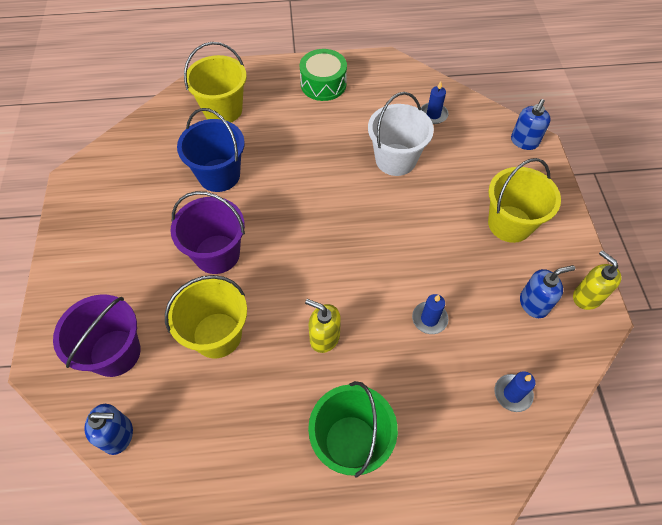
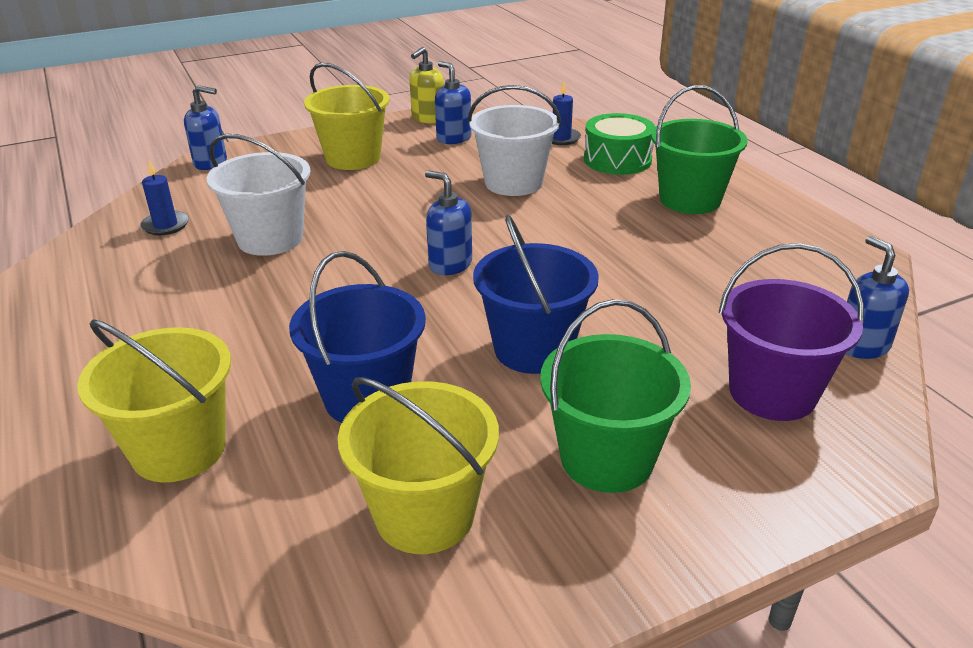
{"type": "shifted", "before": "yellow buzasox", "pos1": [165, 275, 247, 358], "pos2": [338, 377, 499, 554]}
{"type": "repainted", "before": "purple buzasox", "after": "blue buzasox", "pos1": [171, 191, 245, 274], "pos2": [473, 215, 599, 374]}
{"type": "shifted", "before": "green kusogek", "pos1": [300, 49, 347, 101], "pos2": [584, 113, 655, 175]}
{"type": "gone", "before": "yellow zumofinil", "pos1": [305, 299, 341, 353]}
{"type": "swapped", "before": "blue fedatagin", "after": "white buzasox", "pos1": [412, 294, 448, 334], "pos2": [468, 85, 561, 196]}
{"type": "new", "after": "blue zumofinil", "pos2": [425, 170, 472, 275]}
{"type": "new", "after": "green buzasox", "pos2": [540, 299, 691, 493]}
■ ■ ■ ■ ■ ■ ■
Find all the lines containing "yellow" in the material, then copy them.

**Your response**:
{"type": "shifted", "before": "yellow buzasox", "pos1": [165, 275, 247, 358], "pos2": [338, 377, 499, 554]}
{"type": "gone", "before": "yellow zumofinil", "pos1": [305, 299, 341, 353]}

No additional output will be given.